⟨

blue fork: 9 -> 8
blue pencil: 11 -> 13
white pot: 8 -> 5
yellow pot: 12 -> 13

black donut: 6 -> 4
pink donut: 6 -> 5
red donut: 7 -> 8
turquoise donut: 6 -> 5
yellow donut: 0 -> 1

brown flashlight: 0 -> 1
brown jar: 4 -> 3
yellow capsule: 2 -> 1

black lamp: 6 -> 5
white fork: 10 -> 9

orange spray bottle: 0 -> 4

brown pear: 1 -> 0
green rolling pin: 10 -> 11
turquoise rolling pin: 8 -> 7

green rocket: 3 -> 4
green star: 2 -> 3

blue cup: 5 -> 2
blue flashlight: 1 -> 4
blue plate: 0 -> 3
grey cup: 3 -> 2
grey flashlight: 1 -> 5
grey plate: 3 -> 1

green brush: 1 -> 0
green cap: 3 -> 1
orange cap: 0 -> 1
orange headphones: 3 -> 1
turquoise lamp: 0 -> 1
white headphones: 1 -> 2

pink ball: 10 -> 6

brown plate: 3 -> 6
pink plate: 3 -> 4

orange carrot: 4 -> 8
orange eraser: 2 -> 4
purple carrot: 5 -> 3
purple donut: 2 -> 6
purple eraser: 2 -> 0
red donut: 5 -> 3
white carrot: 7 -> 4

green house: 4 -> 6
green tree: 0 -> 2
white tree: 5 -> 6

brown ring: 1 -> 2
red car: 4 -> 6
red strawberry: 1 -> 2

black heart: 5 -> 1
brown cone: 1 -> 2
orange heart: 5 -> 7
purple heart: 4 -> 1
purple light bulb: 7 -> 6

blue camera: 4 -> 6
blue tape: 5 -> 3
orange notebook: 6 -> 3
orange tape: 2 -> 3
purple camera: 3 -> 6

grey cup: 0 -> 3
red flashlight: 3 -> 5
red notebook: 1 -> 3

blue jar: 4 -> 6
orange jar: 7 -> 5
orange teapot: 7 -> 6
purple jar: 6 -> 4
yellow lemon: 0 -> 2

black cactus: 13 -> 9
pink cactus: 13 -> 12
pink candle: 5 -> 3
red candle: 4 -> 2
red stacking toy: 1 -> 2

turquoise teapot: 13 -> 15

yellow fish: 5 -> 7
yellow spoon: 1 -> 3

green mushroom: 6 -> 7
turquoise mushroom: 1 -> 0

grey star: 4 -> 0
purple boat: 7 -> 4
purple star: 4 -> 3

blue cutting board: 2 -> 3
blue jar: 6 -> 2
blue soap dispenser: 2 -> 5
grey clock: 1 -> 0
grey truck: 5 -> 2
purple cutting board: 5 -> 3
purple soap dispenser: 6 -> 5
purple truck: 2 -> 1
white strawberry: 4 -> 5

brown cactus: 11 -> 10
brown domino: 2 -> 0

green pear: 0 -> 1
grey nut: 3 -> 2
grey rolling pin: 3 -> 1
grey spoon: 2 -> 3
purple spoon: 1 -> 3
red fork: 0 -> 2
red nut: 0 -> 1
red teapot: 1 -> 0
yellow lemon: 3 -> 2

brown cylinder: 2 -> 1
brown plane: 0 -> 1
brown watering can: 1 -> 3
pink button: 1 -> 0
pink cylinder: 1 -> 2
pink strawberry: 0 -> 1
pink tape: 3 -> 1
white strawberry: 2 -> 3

⟩

* Activity *
Write out the records above again, keeping each one identical to the original.

* Problem solution *
blue fork: 9 -> 8
blue pencil: 11 -> 13
white pot: 8 -> 5
yellow pot: 12 -> 13

black donut: 6 -> 4
pink donut: 6 -> 5
red donut: 7 -> 8
turquoise donut: 6 -> 5
yellow donut: 0 -> 1

brown flashlight: 0 -> 1
brown jar: 4 -> 3
yellow capsule: 2 -> 1

black lamp: 6 -> 5
white fork: 10 -> 9

orange spray bottle: 0 -> 4

brown pear: 1 -> 0
green rolling pin: 10 -> 11
turquoise rolling pin: 8 -> 7

green rocket: 3 -> 4
green star: 2 -> 3

blue cup: 5 -> 2
blue flashlight: 1 -> 4
blue plate: 0 -> 3
grey cup: 3 -> 2
grey flashlight: 1 -> 5
grey plate: 3 -> 1

green brush: 1 -> 0
green cap: 3 -> 1
orange cap: 0 -> 1
orange headphones: 3 -> 1
turquoise lamp: 0 -> 1
white headphones: 1 -> 2

pink ball: 10 -> 6

brown plate: 3 -> 6
pink plate: 3 -> 4

orange carrot: 4 -> 8
orange eraser: 2 -> 4
purple carrot: 5 -> 3
purple donut: 2 -> 6
purple eraser: 2 -> 0
red donut: 5 -> 3
white carrot: 7 -> 4

green house: 4 -> 6
green tree: 0 -> 2
white tree: 5 -> 6

brown ring: 1 -> 2
red car: 4 -> 6
red strawberry: 1 -> 2

black heart: 5 -> 1
brown cone: 1 -> 2
orange heart: 5 -> 7
purple heart: 4 -> 1
purple light bulb: 7 -> 6

blue camera: 4 -> 6
blue tape: 5 -> 3
orange notebook: 6 -> 3
orange tape: 2 -> 3
purple camera: 3 -> 6

grey cup: 0 -> 3
red flashlight: 3 -> 5
red notebook: 1 -> 3

blue jar: 4 -> 6
orange jar: 7 -> 5
orange teapot: 7 -> 6
purple jar: 6 -> 4
yellow lemon: 0 -> 2

black cactus: 13 -> 9
pink cactus: 13 -> 12
pink candle: 5 -> 3
red candle: 4 -> 2
red stacking toy: 1 -> 2

turquoise teapot: 13 -> 15

yellow fish: 5 -> 7
yellow spoon: 1 -> 3

green mushroom: 6 -> 7
turquoise mushroom: 1 -> 0

grey star: 4 -> 0
purple boat: 7 -> 4
purple star: 4 -> 3

blue cutting board: 2 -> 3
blue jar: 6 -> 2
blue soap dispenser: 2 -> 5
grey clock: 1 -> 0
grey truck: 5 -> 2
purple cutting board: 5 -> 3
purple soap dispenser: 6 -> 5
purple truck: 2 -> 1
white strawberry: 4 -> 5

brown cactus: 11 -> 10
brown domino: 2 -> 0

green pear: 0 -> 1
grey nut: 3 -> 2
grey rolling pin: 3 -> 1
grey spoon: 2 -> 3
purple spoon: 1 -> 3
red fork: 0 -> 2
red nut: 0 -> 1
red teapot: 1 -> 0
yellow lemon: 3 -> 2

brown cylinder: 2 -> 1
brown plane: 0 -> 1
brown watering can: 1 -> 3
pink button: 1 -> 0
pink cylinder: 1 -> 2
pink strawberry: 0 -> 1
pink tape: 3 -> 1
white strawberry: 2 -> 3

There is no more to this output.